Exercise objective
Which lines in the records below mention the word "pink"? Copy each one out.

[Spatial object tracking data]

• • •

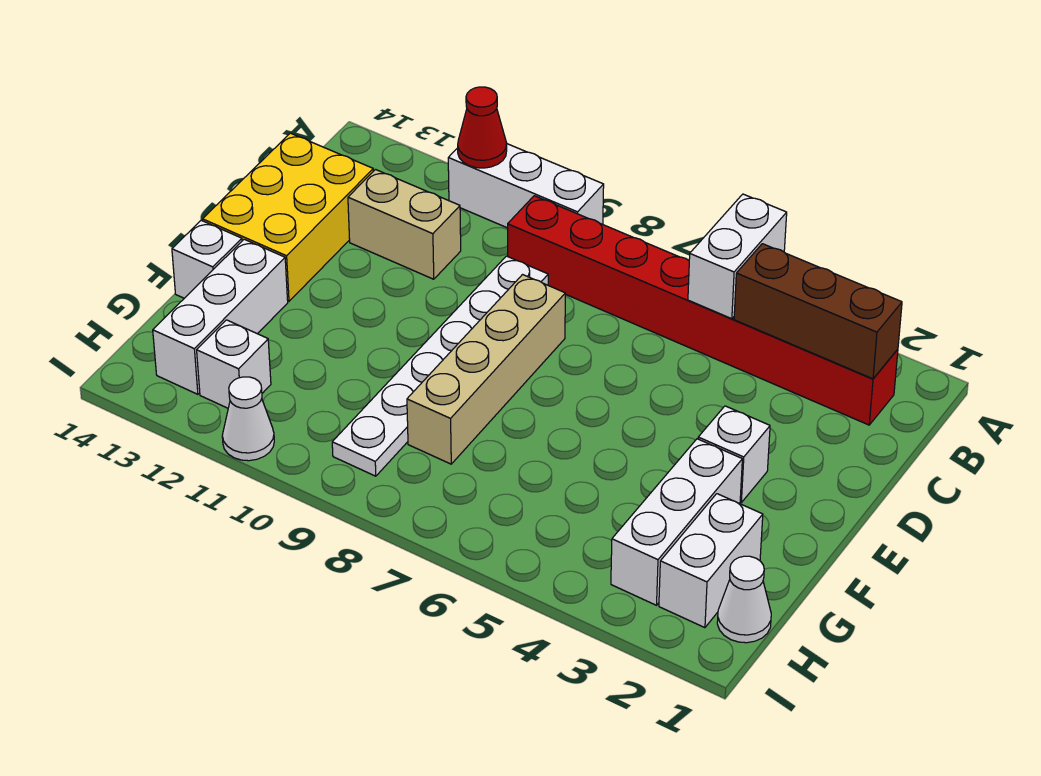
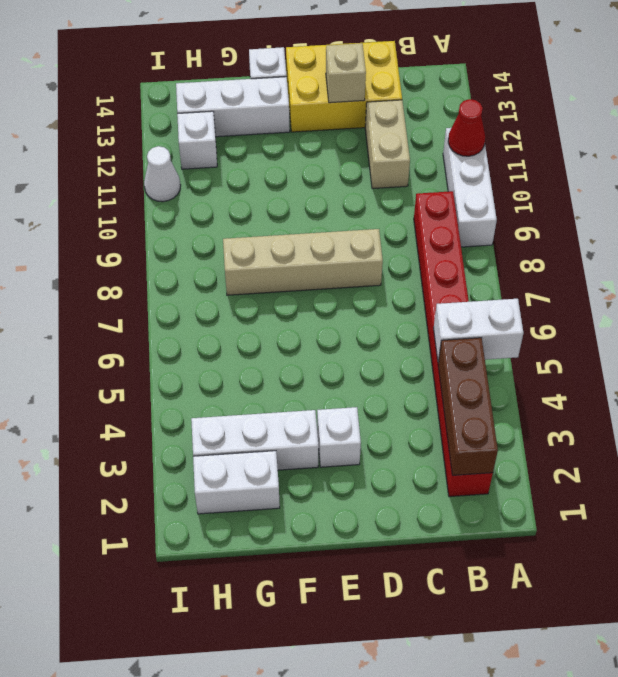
white plate C9:H9 level 1 -> none
none -> tan brick D13 level 2
white cone H1 level 1 -> none

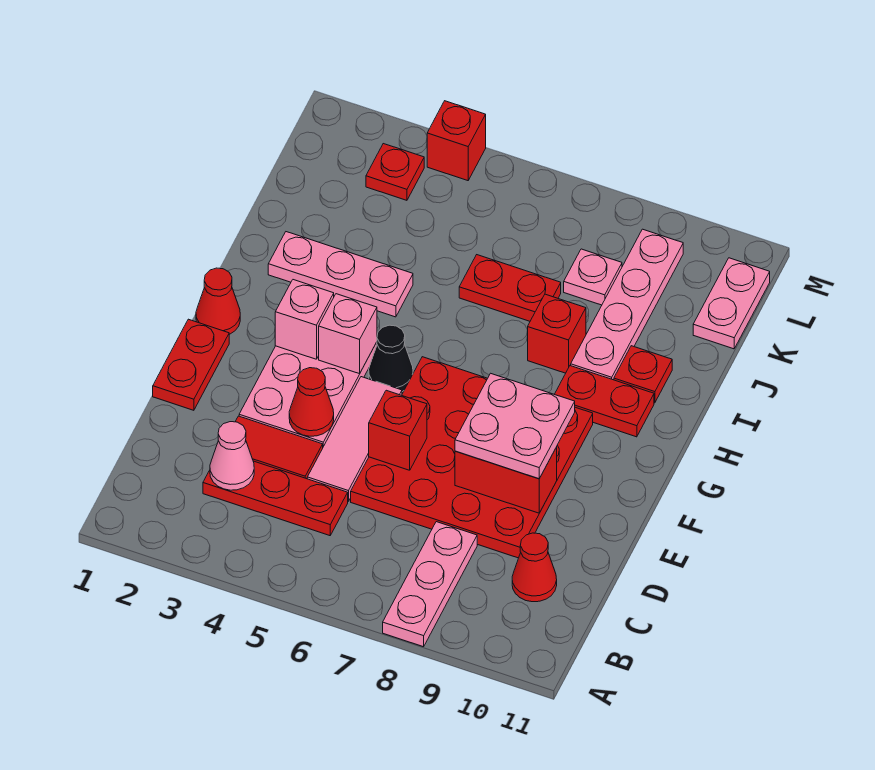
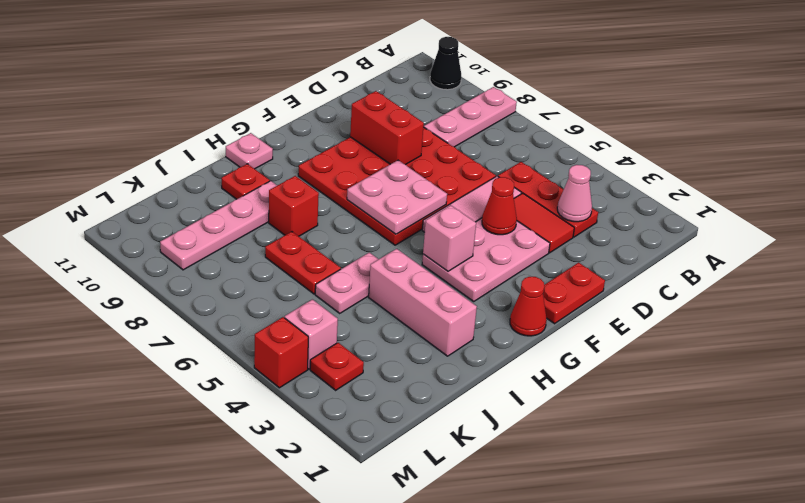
red cone C10 level 1 -> none
red brick E6 level 2 -> none
pink plate E8:F9 level 3 -> pink plate F6:G7 level 2
pink brick G3 level 2 -> pink brick L4 level 1
black cone G5 level 1 -> black cone A10 level 1
red plate H9:H10 level 1 -> none
pink plate I2:I4 level 1 -> pink brick I2:I4 level 1
pink plate K8 level 1 -> pink plate H11 level 1
pink plate K11:L11 level 1 -> pink plate I5:J5 level 1

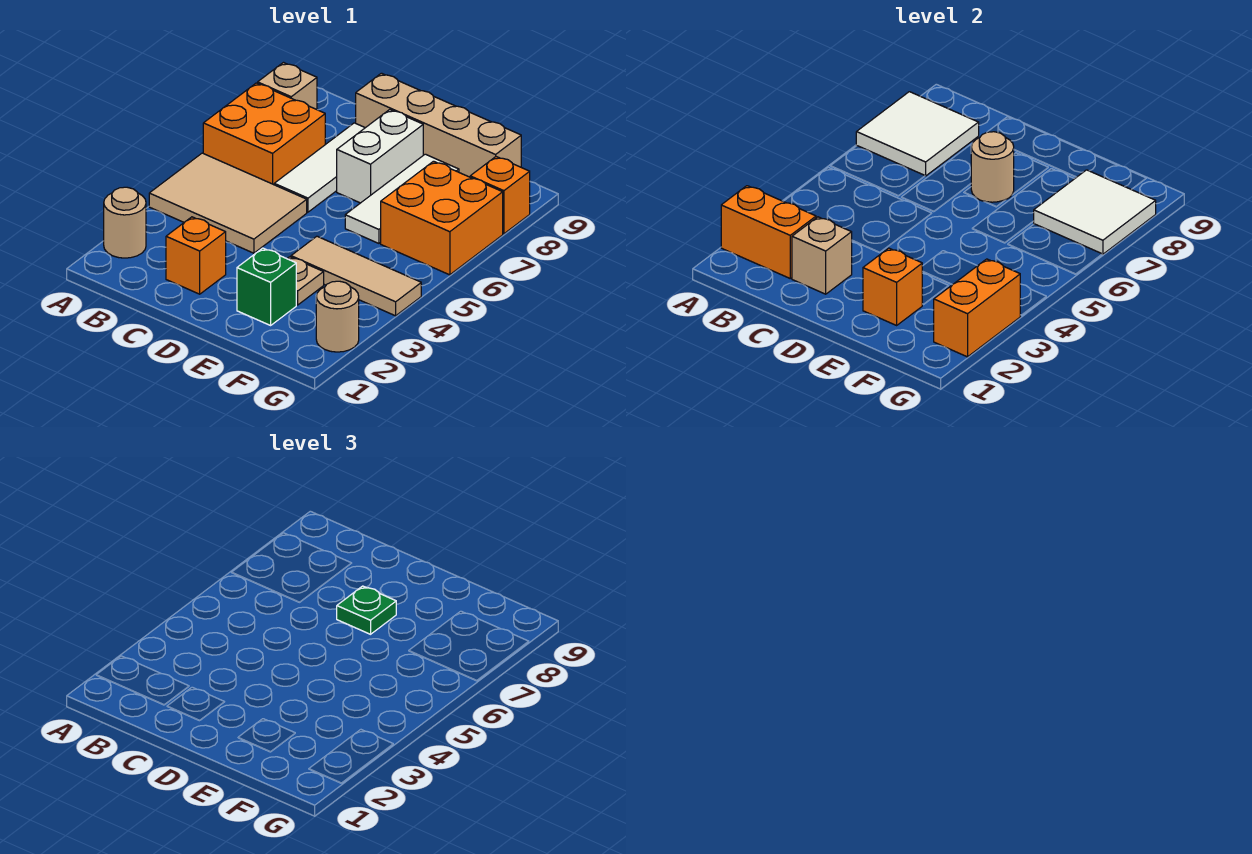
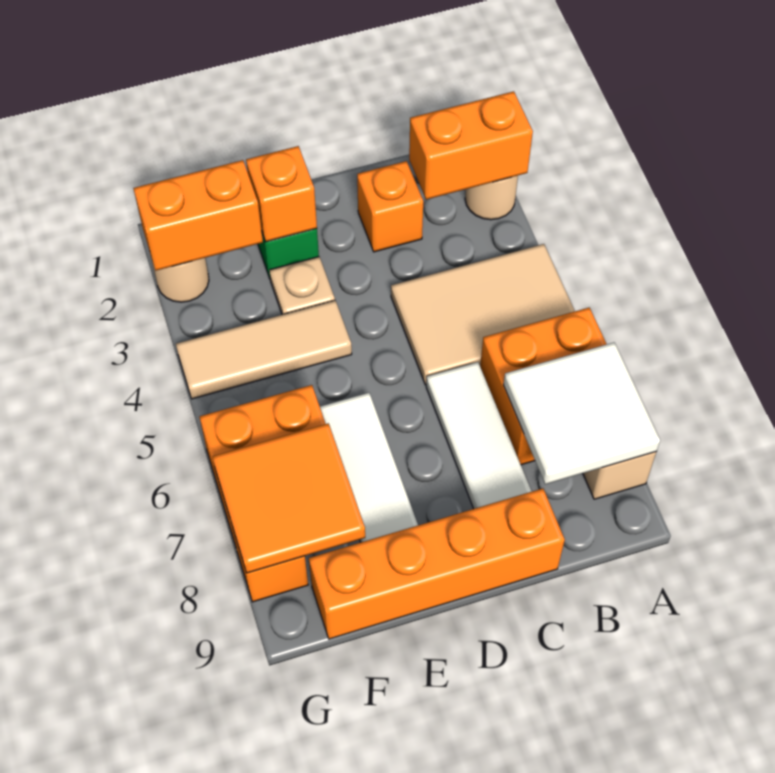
tan brick C2 level 2 -> none
tan brick C9:F9 level 1 -> orange brick C9:F9 level 1
white brick D7:D8 level 1 -> none
tan round brick D7 level 2 -> none
green plate D7 level 3 -> none
white tile F7:G8 level 2 -> orange tile F7:G8 level 2
orange brick G2:G3 level 2 -> orange brick F2:G2 level 2

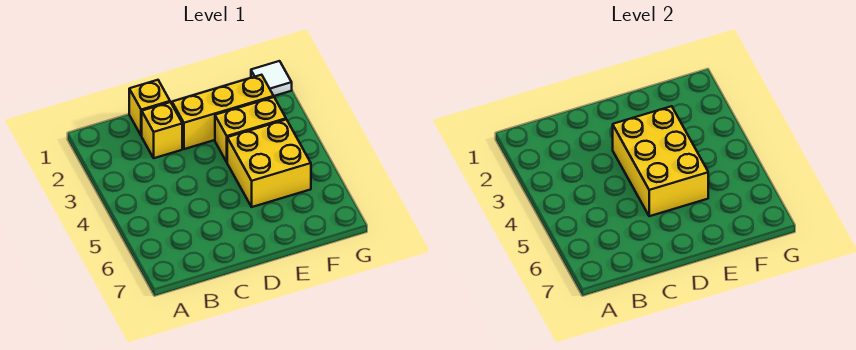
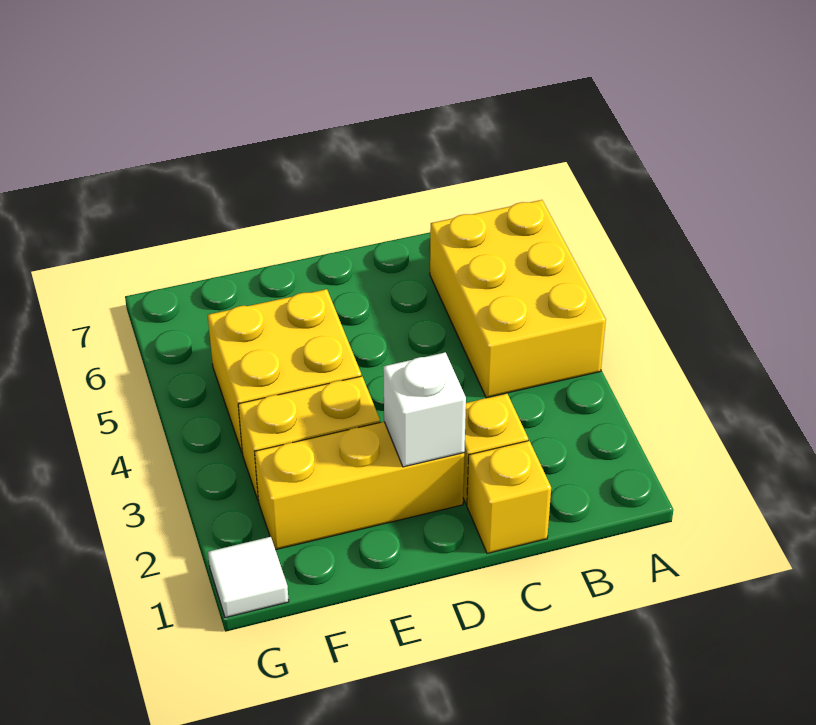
none -> white brick D2 level 2
yellow brick D3:E5 level 2 -> yellow brick A4:B6 level 1

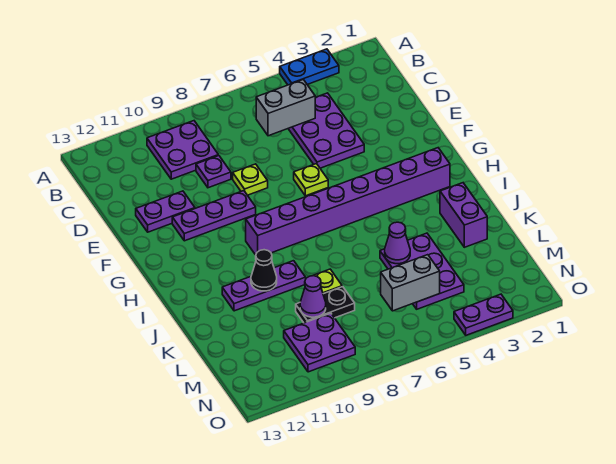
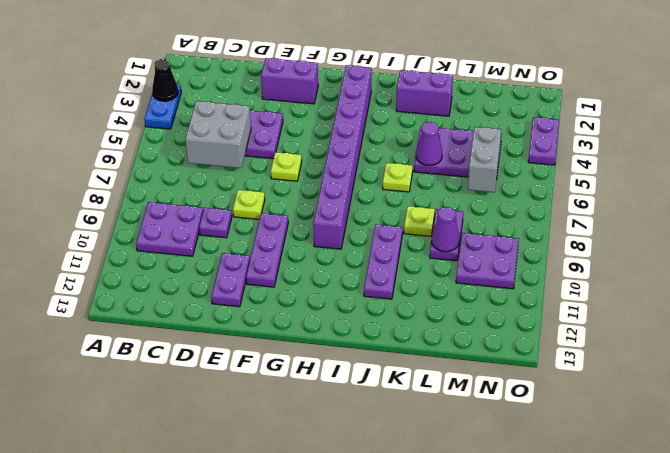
grey brick C5:C6 level 2 -> grey brick C5:D6 level 2
none -> purple brick E2:F2 level 1
none -> lime plate J6 level 1
black cone J10 level 2 -> black cone A3 level 2
black plate L8:L9 level 1 -> purple plate L8:L9 level 1

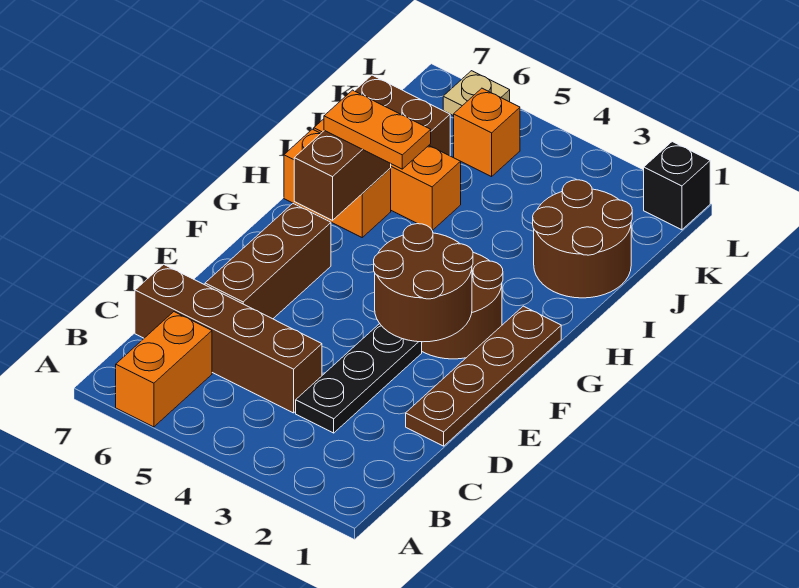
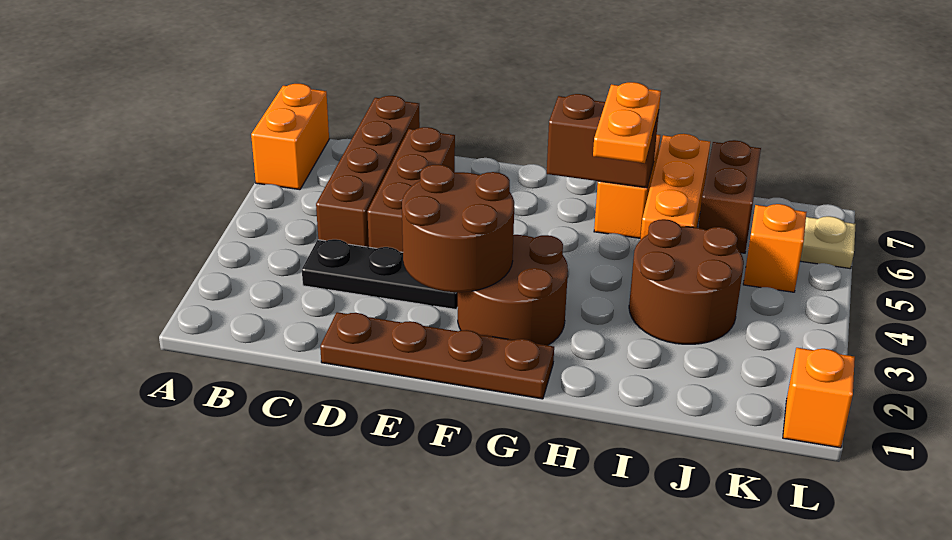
orange brick A6:B6 level 1 -> orange brick A6:A7 level 1
brown brick D6:F6 level 1 -> brown brick D4:D6 level 1
brown round brick I1:J2 level 1 -> brown round brick I3:J4 level 1
black brick L1 level 1 -> orange brick L1 level 1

• • •

Output of the exercise
pink plate E8:F9 level 3 -> pink plate F6:G7 level 2
pink brick G3 level 2 -> pink brick L4 level 1
pink plate I2:I4 level 1 -> pink brick I2:I4 level 1
pink plate K8 level 1 -> pink plate H11 level 1
pink plate K11:L11 level 1 -> pink plate I5:J5 level 1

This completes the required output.